* [WHAT YOU HAVE TO DO]: The answer must be every line of the records below that contains the word "TRIG", copied out.

* [INPUT FOR THIS TASK]:

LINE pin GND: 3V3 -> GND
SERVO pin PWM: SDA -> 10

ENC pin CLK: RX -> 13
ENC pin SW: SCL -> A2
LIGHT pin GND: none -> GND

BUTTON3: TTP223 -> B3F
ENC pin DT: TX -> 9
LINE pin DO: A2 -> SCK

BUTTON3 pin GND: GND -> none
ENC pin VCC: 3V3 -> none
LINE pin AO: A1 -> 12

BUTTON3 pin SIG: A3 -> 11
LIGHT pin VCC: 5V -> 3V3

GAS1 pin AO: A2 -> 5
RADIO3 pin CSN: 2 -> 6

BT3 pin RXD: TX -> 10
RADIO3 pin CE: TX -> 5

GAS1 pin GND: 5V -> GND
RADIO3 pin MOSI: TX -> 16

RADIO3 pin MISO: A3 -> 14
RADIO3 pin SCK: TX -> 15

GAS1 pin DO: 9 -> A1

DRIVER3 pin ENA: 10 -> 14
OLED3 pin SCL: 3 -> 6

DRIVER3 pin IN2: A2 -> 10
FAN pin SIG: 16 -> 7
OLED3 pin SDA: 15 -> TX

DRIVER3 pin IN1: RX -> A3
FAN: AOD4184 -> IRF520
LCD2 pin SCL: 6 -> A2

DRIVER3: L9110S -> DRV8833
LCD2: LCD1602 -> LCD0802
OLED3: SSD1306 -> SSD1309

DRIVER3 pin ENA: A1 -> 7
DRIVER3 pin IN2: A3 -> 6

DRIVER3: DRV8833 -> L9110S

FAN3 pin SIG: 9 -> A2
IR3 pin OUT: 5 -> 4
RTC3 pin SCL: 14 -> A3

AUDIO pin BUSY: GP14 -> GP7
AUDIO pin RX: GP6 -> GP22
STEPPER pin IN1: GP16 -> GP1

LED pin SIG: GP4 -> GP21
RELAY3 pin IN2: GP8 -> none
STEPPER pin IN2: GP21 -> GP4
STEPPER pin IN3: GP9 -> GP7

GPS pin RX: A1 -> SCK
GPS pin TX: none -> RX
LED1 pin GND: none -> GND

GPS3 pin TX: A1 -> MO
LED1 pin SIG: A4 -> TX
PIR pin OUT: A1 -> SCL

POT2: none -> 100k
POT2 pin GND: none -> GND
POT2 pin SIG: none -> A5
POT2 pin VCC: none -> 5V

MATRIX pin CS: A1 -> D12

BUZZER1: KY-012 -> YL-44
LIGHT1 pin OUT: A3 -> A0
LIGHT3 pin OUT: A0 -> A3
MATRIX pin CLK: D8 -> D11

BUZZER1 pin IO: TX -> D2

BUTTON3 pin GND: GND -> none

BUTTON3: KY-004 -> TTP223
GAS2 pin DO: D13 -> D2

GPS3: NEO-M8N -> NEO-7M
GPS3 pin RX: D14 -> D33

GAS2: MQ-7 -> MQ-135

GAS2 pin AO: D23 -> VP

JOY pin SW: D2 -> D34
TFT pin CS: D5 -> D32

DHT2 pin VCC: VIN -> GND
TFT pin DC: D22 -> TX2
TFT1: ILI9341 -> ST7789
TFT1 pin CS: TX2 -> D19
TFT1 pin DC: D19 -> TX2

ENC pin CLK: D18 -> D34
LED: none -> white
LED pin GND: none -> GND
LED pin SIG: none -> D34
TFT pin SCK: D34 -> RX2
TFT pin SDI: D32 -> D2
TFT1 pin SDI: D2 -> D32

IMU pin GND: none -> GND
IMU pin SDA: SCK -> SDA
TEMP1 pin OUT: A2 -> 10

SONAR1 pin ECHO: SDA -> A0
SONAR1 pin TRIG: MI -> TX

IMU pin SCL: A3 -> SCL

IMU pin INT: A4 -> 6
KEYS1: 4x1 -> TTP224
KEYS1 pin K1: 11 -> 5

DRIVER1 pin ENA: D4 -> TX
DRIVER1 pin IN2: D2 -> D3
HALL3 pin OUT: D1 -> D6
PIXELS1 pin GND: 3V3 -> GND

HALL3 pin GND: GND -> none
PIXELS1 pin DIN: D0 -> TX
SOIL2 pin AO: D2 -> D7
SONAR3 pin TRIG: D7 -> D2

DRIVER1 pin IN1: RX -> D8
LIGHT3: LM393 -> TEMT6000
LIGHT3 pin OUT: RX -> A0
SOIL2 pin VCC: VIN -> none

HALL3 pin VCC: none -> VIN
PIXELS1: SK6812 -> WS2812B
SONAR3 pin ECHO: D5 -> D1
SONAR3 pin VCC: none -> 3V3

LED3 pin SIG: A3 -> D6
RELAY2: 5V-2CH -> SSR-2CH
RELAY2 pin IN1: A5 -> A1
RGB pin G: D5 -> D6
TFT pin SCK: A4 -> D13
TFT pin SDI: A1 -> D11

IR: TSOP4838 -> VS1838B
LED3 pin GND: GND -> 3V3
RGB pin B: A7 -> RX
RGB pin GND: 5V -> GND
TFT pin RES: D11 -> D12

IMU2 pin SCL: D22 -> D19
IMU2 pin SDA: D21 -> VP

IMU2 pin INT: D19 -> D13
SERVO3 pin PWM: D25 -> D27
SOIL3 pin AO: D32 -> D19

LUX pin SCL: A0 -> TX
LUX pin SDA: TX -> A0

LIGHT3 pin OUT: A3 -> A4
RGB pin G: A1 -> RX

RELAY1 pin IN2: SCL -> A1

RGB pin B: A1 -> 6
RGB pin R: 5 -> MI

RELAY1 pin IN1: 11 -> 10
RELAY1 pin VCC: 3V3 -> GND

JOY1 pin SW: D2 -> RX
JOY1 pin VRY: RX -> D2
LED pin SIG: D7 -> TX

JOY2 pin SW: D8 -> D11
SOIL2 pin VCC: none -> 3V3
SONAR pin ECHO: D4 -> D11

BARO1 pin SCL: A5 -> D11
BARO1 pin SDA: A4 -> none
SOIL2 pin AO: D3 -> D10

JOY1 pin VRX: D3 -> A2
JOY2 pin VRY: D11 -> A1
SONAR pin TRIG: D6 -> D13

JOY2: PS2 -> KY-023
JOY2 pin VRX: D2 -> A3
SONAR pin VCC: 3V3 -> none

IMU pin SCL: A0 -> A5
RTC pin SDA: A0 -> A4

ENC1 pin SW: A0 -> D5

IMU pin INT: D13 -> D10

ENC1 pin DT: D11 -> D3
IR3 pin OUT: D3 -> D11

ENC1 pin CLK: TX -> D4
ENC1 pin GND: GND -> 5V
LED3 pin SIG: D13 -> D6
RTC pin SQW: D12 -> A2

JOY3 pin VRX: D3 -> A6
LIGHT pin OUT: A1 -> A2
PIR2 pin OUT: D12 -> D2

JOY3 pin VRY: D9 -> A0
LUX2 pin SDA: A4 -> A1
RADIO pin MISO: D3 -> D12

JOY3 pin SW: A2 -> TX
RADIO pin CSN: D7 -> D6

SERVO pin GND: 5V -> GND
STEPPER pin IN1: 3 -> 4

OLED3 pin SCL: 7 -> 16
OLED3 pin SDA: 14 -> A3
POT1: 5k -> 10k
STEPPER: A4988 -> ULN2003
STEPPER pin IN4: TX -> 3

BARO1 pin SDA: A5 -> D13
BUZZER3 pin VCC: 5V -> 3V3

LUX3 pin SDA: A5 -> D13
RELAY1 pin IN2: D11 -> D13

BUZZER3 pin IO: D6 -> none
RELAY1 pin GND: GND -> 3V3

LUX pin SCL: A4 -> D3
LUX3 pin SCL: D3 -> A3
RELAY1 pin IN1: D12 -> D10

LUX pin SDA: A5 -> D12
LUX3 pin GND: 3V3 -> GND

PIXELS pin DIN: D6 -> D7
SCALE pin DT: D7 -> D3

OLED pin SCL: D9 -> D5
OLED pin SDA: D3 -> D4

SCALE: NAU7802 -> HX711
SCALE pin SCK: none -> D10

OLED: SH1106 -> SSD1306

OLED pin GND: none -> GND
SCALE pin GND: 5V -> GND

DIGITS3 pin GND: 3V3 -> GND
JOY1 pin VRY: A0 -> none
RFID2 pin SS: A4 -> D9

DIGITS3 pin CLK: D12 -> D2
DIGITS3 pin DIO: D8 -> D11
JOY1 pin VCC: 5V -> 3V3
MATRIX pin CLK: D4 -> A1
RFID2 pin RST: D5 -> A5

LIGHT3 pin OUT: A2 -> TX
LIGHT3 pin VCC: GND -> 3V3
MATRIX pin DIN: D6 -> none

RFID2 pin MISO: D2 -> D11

* [ANSWER FOR THE TASK]:
SONAR1 pin TRIG: MI -> TX
SONAR3 pin TRIG: D7 -> D2
SONAR pin TRIG: D6 -> D13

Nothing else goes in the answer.